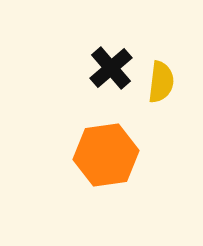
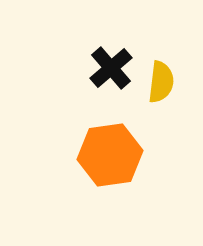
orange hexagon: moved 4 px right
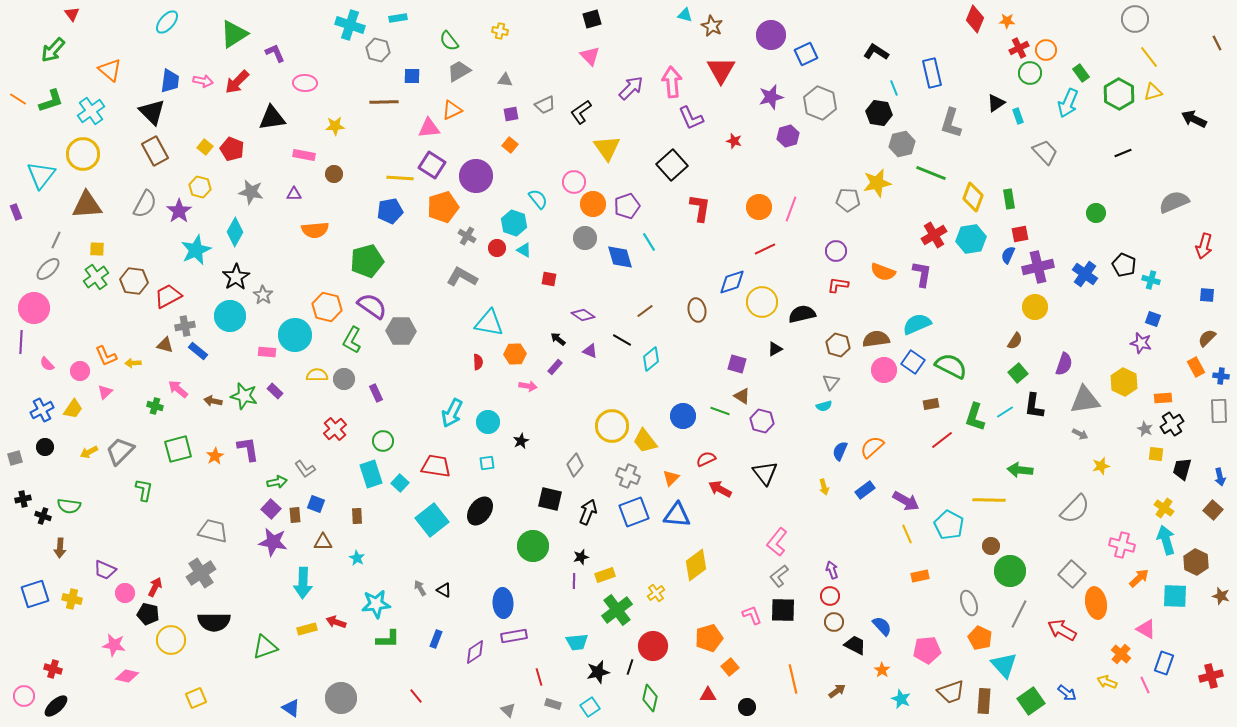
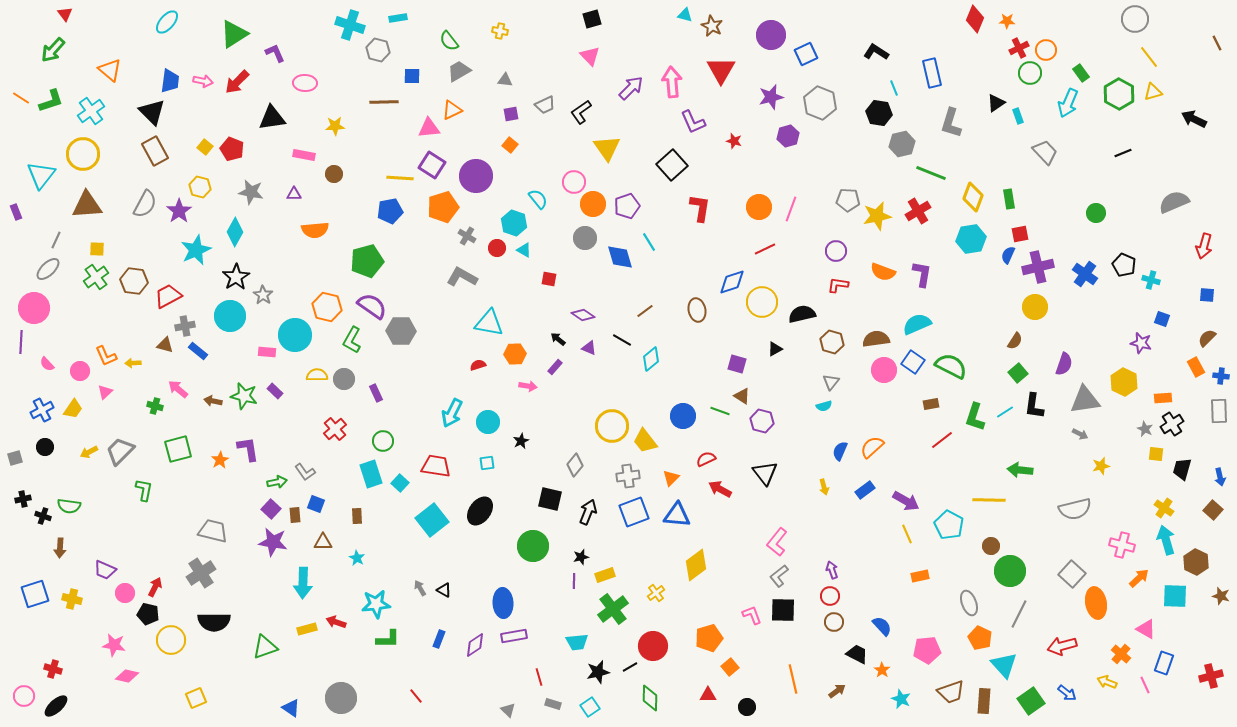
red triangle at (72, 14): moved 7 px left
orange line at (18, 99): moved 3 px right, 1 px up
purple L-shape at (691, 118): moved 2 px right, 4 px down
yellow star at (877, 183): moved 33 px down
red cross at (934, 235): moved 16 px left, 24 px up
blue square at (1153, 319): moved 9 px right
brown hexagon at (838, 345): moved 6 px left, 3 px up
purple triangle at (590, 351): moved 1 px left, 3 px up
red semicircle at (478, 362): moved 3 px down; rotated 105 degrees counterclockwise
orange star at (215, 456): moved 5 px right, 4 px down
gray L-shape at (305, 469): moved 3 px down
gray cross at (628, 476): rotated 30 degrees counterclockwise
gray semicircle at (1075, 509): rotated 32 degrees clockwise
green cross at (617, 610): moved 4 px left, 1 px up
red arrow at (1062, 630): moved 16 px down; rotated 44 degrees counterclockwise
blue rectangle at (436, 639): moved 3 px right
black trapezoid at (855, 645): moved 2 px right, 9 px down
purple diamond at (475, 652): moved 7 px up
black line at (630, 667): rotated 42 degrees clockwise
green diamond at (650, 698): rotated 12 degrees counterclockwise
----------------------------------------
Each line of the data that includes the word "gray" counts once; report the total and nothing more.

3